**EXERCISE GOAL:** Report each line in the data that contains the string "kern".
++++ RECORD EXTRACTS
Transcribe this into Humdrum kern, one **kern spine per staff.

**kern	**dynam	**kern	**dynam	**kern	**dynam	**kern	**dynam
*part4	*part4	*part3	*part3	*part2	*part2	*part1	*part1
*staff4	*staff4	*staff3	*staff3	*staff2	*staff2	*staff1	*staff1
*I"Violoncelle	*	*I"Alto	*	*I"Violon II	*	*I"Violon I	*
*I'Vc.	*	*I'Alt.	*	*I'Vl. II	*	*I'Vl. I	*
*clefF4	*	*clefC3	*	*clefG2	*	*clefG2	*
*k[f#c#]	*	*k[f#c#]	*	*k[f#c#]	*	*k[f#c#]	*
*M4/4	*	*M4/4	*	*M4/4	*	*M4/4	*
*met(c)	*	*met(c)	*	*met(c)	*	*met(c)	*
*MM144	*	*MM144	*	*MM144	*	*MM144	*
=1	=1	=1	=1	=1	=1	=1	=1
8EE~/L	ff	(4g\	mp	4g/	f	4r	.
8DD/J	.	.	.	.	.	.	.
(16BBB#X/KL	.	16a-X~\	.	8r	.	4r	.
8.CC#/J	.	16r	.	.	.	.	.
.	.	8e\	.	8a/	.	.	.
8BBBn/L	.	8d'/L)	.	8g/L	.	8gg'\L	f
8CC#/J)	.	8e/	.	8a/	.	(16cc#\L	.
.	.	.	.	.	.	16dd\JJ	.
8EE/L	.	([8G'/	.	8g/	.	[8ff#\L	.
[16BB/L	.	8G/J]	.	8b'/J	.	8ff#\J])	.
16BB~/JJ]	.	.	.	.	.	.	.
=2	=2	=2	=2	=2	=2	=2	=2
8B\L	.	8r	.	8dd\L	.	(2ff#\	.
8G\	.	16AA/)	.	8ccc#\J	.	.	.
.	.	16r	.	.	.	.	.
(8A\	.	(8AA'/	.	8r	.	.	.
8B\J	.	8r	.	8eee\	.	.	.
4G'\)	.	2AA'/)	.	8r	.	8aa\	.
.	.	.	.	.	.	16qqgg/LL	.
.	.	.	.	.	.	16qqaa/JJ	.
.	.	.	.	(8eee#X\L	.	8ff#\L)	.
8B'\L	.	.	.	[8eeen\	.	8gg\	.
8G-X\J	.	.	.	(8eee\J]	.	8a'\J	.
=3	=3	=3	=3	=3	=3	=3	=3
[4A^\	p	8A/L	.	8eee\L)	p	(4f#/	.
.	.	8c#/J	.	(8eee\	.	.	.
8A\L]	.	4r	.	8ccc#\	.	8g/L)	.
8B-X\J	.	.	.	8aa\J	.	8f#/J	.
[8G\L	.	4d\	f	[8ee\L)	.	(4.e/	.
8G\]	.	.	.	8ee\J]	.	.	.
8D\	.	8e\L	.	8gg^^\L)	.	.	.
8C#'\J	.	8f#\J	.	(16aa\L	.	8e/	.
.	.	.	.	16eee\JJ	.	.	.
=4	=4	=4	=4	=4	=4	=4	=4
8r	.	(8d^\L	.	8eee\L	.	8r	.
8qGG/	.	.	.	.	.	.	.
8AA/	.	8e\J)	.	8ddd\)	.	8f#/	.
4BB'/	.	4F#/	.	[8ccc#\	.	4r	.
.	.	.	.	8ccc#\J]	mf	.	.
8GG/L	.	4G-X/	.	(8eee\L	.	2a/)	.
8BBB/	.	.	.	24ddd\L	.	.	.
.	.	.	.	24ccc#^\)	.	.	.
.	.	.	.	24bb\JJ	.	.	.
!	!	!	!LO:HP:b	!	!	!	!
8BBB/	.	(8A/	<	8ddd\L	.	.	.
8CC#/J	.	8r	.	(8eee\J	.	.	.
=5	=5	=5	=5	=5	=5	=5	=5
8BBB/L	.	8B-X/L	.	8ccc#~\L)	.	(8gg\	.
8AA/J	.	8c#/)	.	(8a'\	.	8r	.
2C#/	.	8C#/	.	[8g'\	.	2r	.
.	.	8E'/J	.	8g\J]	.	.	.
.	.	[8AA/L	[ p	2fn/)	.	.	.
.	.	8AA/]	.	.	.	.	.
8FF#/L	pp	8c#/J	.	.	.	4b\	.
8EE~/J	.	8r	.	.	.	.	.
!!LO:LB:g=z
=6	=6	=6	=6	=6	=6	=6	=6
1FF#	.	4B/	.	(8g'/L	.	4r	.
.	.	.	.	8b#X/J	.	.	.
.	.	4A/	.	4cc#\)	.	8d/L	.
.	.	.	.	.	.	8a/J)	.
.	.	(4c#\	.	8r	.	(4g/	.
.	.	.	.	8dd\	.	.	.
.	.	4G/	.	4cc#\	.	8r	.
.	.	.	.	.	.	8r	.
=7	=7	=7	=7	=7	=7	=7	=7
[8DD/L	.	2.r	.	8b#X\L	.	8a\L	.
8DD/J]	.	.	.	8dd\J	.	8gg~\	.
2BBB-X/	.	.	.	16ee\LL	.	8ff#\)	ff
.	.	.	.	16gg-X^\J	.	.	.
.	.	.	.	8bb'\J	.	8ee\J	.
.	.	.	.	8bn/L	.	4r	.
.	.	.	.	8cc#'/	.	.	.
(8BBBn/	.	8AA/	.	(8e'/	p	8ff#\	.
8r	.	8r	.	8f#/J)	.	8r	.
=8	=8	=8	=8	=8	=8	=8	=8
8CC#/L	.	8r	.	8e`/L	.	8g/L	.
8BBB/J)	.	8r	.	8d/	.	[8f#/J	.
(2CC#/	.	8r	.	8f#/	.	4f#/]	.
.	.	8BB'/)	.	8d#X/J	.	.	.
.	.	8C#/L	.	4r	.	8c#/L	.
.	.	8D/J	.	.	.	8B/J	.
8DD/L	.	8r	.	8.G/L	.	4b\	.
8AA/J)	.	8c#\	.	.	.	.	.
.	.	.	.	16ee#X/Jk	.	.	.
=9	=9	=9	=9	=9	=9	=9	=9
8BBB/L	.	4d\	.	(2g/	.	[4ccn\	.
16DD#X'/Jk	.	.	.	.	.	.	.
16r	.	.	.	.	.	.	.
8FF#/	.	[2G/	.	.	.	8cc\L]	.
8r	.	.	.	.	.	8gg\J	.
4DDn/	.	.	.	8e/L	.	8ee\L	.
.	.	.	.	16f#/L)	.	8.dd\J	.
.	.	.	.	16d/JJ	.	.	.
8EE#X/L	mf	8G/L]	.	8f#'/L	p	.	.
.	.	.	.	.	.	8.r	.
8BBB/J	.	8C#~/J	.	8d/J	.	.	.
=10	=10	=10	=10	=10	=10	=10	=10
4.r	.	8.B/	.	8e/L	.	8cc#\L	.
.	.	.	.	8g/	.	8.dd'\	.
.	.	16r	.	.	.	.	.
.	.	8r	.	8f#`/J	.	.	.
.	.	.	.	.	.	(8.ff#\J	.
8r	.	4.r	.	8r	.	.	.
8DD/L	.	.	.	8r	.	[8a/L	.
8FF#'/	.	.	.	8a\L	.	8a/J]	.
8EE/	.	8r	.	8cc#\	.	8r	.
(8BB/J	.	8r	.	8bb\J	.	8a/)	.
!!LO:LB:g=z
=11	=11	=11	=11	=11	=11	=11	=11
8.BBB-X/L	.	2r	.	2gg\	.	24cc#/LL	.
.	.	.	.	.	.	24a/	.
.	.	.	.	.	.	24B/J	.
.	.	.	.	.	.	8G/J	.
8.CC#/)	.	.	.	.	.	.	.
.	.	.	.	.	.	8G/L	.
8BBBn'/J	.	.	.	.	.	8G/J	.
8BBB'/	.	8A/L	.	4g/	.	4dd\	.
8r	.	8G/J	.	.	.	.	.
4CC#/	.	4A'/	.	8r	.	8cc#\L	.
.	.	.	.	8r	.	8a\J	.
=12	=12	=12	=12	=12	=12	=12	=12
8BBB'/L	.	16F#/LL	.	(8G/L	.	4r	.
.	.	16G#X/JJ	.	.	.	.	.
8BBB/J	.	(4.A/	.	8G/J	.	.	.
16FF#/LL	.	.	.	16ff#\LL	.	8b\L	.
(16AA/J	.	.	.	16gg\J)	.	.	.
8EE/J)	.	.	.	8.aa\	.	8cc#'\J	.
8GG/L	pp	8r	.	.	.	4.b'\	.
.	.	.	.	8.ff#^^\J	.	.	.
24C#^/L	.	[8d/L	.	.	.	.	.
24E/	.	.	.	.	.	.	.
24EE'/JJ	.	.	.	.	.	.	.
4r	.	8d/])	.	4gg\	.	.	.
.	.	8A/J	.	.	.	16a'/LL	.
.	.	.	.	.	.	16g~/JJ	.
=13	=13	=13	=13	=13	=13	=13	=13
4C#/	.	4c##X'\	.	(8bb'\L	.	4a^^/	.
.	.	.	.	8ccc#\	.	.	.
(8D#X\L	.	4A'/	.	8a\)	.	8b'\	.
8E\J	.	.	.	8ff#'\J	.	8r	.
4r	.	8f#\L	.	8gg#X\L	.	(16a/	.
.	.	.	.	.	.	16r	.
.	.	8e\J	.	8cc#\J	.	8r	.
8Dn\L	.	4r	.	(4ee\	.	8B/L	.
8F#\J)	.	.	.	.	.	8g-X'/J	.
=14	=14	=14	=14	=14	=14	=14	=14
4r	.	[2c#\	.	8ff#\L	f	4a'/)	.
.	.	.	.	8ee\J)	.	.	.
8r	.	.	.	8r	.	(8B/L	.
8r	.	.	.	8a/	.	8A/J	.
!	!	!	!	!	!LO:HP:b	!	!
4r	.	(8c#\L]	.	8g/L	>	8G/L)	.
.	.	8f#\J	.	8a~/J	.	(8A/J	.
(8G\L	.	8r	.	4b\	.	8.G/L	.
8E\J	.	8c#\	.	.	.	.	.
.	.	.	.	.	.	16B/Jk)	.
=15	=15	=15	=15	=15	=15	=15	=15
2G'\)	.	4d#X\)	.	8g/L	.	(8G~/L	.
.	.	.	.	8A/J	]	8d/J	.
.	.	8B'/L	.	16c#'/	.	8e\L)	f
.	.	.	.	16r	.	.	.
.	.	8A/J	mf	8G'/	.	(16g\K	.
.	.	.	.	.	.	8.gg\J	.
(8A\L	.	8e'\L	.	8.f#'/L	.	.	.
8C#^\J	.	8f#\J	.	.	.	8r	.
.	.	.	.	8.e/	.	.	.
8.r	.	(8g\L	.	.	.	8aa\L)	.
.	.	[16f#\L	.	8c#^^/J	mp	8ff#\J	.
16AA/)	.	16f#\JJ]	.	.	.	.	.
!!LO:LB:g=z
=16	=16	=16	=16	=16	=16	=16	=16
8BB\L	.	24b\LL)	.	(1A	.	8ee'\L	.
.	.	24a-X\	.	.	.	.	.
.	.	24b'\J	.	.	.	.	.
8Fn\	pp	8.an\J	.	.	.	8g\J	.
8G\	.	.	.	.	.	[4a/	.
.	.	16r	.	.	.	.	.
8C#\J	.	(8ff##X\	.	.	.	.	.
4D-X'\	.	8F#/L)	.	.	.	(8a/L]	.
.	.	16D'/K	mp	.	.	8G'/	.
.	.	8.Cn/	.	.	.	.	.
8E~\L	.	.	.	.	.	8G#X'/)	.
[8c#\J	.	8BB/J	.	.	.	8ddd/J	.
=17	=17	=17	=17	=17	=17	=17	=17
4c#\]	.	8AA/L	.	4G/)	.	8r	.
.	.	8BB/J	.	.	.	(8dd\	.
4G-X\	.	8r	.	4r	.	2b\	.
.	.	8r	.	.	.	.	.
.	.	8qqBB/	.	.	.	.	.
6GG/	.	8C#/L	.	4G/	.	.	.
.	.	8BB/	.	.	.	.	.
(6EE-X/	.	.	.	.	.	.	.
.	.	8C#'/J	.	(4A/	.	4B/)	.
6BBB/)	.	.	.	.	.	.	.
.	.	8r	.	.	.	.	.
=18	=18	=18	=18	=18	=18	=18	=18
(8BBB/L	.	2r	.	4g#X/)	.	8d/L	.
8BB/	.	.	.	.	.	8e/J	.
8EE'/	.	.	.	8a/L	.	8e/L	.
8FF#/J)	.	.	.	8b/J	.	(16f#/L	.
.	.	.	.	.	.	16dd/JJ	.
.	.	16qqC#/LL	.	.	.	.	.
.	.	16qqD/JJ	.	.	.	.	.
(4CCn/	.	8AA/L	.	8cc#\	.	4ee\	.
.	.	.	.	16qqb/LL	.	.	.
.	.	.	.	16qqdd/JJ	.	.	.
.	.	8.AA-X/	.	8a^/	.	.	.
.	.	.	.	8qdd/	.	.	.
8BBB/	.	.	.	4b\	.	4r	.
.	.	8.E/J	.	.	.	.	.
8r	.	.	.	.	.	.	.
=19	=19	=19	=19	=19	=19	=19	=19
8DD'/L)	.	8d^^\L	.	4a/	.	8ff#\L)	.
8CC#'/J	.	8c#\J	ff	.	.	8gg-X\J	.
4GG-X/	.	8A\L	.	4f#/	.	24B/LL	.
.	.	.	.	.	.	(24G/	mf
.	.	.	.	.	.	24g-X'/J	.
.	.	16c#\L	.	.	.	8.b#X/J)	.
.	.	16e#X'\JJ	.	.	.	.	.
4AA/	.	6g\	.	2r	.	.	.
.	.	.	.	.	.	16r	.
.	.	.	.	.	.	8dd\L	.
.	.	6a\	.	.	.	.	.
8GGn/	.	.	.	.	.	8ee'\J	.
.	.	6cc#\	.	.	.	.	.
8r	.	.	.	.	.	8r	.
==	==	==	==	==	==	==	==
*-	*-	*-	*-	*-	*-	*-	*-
++++++++
**SOLUTION:**
Transcribe this into Humdrum kern, one **kern spine per staff.
**kern	**dynam	**kern	**dynam	**kern	**dynam	**kern	**dynam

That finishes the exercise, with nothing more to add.